### THE DATA

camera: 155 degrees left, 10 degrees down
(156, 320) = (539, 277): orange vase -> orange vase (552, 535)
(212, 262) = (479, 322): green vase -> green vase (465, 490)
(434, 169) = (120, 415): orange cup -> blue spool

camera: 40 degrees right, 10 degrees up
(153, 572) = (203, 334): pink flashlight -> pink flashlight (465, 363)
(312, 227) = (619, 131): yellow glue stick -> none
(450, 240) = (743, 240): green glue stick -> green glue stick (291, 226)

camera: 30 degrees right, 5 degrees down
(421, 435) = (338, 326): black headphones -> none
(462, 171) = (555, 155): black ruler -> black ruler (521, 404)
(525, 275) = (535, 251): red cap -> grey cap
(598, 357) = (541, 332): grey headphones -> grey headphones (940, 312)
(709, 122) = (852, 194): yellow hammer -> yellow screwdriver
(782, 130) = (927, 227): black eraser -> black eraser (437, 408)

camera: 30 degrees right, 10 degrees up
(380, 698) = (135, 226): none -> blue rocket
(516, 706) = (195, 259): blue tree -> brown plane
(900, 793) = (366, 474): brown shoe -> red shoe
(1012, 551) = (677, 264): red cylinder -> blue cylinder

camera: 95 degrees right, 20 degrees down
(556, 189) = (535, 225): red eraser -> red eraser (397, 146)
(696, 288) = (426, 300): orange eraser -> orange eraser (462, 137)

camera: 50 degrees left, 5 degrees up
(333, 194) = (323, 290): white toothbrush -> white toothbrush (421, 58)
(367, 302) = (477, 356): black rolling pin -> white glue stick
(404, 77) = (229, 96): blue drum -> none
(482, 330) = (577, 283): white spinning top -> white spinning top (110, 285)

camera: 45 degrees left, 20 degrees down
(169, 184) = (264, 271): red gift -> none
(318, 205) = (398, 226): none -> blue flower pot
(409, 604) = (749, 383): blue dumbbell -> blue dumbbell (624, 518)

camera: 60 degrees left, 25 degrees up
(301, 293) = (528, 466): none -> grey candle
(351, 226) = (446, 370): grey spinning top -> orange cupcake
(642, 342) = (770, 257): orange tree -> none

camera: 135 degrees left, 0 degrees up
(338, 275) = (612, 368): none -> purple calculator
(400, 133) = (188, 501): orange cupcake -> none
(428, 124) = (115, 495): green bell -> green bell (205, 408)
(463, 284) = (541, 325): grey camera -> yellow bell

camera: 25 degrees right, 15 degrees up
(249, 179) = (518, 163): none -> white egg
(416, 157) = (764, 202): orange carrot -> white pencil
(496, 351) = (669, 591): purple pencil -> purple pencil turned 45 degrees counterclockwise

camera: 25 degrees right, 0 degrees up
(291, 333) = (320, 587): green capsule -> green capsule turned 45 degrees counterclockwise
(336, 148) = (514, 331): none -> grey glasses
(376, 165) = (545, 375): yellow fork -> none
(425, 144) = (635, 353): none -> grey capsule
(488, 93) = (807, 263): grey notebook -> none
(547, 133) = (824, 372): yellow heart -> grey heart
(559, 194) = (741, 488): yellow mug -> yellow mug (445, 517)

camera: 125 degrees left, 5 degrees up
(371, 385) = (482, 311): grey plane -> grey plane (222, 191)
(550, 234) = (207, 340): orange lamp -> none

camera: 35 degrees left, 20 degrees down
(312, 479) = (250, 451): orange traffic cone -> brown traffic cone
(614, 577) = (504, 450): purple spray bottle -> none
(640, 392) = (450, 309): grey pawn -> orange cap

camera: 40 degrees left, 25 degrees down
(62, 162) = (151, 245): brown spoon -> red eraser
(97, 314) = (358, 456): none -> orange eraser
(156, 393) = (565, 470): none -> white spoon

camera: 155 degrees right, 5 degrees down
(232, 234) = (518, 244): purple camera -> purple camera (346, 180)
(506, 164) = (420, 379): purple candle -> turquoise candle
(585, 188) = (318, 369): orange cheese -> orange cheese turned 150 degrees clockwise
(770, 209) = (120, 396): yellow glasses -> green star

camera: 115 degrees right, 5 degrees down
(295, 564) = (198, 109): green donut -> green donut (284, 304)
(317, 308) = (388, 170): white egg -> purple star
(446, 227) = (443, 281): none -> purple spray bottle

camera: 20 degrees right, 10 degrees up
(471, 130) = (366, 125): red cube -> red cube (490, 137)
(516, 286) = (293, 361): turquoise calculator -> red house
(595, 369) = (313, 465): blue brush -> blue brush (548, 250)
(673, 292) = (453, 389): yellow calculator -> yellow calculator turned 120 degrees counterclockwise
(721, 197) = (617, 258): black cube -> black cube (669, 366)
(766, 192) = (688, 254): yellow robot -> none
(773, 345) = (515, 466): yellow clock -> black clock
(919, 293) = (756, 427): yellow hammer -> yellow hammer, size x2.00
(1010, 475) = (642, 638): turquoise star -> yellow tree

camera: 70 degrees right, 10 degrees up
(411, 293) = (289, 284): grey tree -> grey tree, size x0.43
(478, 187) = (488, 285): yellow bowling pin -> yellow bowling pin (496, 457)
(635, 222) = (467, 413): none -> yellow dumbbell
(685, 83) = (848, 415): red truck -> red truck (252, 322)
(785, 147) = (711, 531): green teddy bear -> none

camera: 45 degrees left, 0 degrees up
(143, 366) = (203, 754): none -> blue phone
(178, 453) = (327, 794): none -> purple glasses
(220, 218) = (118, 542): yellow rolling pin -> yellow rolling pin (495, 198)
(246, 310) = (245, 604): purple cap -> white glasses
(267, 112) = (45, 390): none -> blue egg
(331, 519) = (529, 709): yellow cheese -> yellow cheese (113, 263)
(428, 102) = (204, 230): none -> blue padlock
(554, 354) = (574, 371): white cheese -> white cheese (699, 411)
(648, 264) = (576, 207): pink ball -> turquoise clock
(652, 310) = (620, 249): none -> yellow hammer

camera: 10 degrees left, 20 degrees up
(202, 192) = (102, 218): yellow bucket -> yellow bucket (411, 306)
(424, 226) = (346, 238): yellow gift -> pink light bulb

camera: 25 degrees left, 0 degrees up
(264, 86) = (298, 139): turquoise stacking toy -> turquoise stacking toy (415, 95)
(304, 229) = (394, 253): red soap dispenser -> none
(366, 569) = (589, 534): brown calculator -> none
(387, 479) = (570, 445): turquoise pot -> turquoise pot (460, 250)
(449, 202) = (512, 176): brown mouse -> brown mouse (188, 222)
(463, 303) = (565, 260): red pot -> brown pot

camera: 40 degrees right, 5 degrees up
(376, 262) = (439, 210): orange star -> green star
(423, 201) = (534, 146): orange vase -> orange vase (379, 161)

######

**REQUIREMENT**
Output the full listing again, exactly as it stands above.

**WRITTEN SOLUTION**
camera: 155 degrees left, 10 degrees down
(156, 320) = (539, 277): orange vase -> orange vase (552, 535)
(212, 262) = (479, 322): green vase -> green vase (465, 490)
(434, 169) = (120, 415): orange cup -> blue spool

camera: 40 degrees right, 10 degrees up
(153, 572) = (203, 334): pink flashlight -> pink flashlight (465, 363)
(312, 227) = (619, 131): yellow glue stick -> none
(450, 240) = (743, 240): green glue stick -> green glue stick (291, 226)

camera: 30 degrees right, 5 degrees down
(421, 435) = (338, 326): black headphones -> none
(462, 171) = (555, 155): black ruler -> black ruler (521, 404)
(525, 275) = (535, 251): red cap -> grey cap
(598, 357) = (541, 332): grey headphones -> grey headphones (940, 312)
(709, 122) = (852, 194): yellow hammer -> yellow screwdriver
(782, 130) = (927, 227): black eraser -> black eraser (437, 408)

camera: 30 degrees right, 10 degrees up
(380, 698) = (135, 226): none -> blue rocket
(516, 706) = (195, 259): blue tree -> brown plane
(900, 793) = (366, 474): brown shoe -> red shoe
(1012, 551) = (677, 264): red cylinder -> blue cylinder

camera: 95 degrees right, 20 degrees down
(556, 189) = (535, 225): red eraser -> red eraser (397, 146)
(696, 288) = (426, 300): orange eraser -> orange eraser (462, 137)

camera: 50 degrees left, 5 degrees up
(333, 194) = (323, 290): white toothbrush -> white toothbrush (421, 58)
(367, 302) = (477, 356): black rolling pin -> white glue stick
(404, 77) = (229, 96): blue drum -> none
(482, 330) = (577, 283): white spinning top -> white spinning top (110, 285)

camera: 45 degrees left, 20 degrees down
(169, 184) = (264, 271): red gift -> none
(318, 205) = (398, 226): none -> blue flower pot
(409, 604) = (749, 383): blue dumbbell -> blue dumbbell (624, 518)

camera: 60 degrees left, 25 degrees up
(301, 293) = (528, 466): none -> grey candle
(351, 226) = (446, 370): grey spinning top -> orange cupcake
(642, 342) = (770, 257): orange tree -> none

camera: 135 degrees left, 0 degrees up
(338, 275) = (612, 368): none -> purple calculator
(400, 133) = (188, 501): orange cupcake -> none
(428, 124) = (115, 495): green bell -> green bell (205, 408)
(463, 284) = (541, 325): grey camera -> yellow bell

camera: 25 degrees right, 15 degrees up
(249, 179) = (518, 163): none -> white egg
(416, 157) = (764, 202): orange carrot -> white pencil
(496, 351) = (669, 591): purple pencil -> purple pencil turned 45 degrees counterclockwise

camera: 25 degrees right, 0 degrees up
(291, 333) = (320, 587): green capsule -> green capsule turned 45 degrees counterclockwise
(336, 148) = (514, 331): none -> grey glasses
(376, 165) = (545, 375): yellow fork -> none
(425, 144) = (635, 353): none -> grey capsule
(488, 93) = (807, 263): grey notebook -> none
(547, 133) = (824, 372): yellow heart -> grey heart
(559, 194) = (741, 488): yellow mug -> yellow mug (445, 517)

camera: 125 degrees left, 5 degrees up
(371, 385) = (482, 311): grey plane -> grey plane (222, 191)
(550, 234) = (207, 340): orange lamp -> none

camera: 35 degrees left, 20 degrees down
(312, 479) = (250, 451): orange traffic cone -> brown traffic cone
(614, 577) = (504, 450): purple spray bottle -> none
(640, 392) = (450, 309): grey pawn -> orange cap

camera: 40 degrees left, 25 degrees down
(62, 162) = (151, 245): brown spoon -> red eraser
(97, 314) = (358, 456): none -> orange eraser
(156, 393) = (565, 470): none -> white spoon

camera: 155 degrees right, 5 degrees down
(232, 234) = (518, 244): purple camera -> purple camera (346, 180)
(506, 164) = (420, 379): purple candle -> turquoise candle
(585, 188) = (318, 369): orange cheese -> orange cheese turned 150 degrees clockwise
(770, 209) = (120, 396): yellow glasses -> green star

camera: 115 degrees right, 5 degrees down
(295, 564) = (198, 109): green donut -> green donut (284, 304)
(317, 308) = (388, 170): white egg -> purple star
(446, 227) = (443, 281): none -> purple spray bottle

camera: 20 degrees right, 10 degrees up
(471, 130) = (366, 125): red cube -> red cube (490, 137)
(516, 286) = (293, 361): turquoise calculator -> red house
(595, 369) = (313, 465): blue brush -> blue brush (548, 250)
(673, 292) = (453, 389): yellow calculator -> yellow calculator turned 120 degrees counterclockwise
(721, 197) = (617, 258): black cube -> black cube (669, 366)
(766, 192) = (688, 254): yellow robot -> none
(773, 345) = (515, 466): yellow clock -> black clock
(919, 293) = (756, 427): yellow hammer -> yellow hammer, size x2.00
(1010, 475) = (642, 638): turquoise star -> yellow tree

camera: 70 degrees right, 10 degrees up
(411, 293) = (289, 284): grey tree -> grey tree, size x0.43
(478, 187) = (488, 285): yellow bowling pin -> yellow bowling pin (496, 457)
(635, 222) = (467, 413): none -> yellow dumbbell
(685, 83) = (848, 415): red truck -> red truck (252, 322)
(785, 147) = (711, 531): green teddy bear -> none

camera: 45 degrees left, 0 degrees up
(143, 366) = (203, 754): none -> blue phone
(178, 453) = (327, 794): none -> purple glasses
(220, 218) = (118, 542): yellow rolling pin -> yellow rolling pin (495, 198)
(246, 310) = (245, 604): purple cap -> white glasses
(267, 112) = (45, 390): none -> blue egg
(331, 519) = (529, 709): yellow cheese -> yellow cheese (113, 263)
(428, 102) = (204, 230): none -> blue padlock
(554, 354) = (574, 371): white cheese -> white cheese (699, 411)
(648, 264) = (576, 207): pink ball -> turquoise clock
(652, 310) = (620, 249): none -> yellow hammer

camera: 10 degrees left, 20 degrees up
(202, 192) = (102, 218): yellow bucket -> yellow bucket (411, 306)
(424, 226) = (346, 238): yellow gift -> pink light bulb

camera: 25 degrees left, 0 degrees up
(264, 86) = (298, 139): turquoise stacking toy -> turquoise stacking toy (415, 95)
(304, 229) = (394, 253): red soap dispenser -> none
(366, 569) = (589, 534): brown calculator -> none
(387, 479) = (570, 445): turquoise pot -> turquoise pot (460, 250)
(449, 202) = (512, 176): brown mouse -> brown mouse (188, 222)
(463, 303) = (565, 260): red pot -> brown pot

camera: 40 degrees right, 5 degrees up
(376, 262) = (439, 210): orange star -> green star
(423, 201) = (534, 146): orange vase -> orange vase (379, 161)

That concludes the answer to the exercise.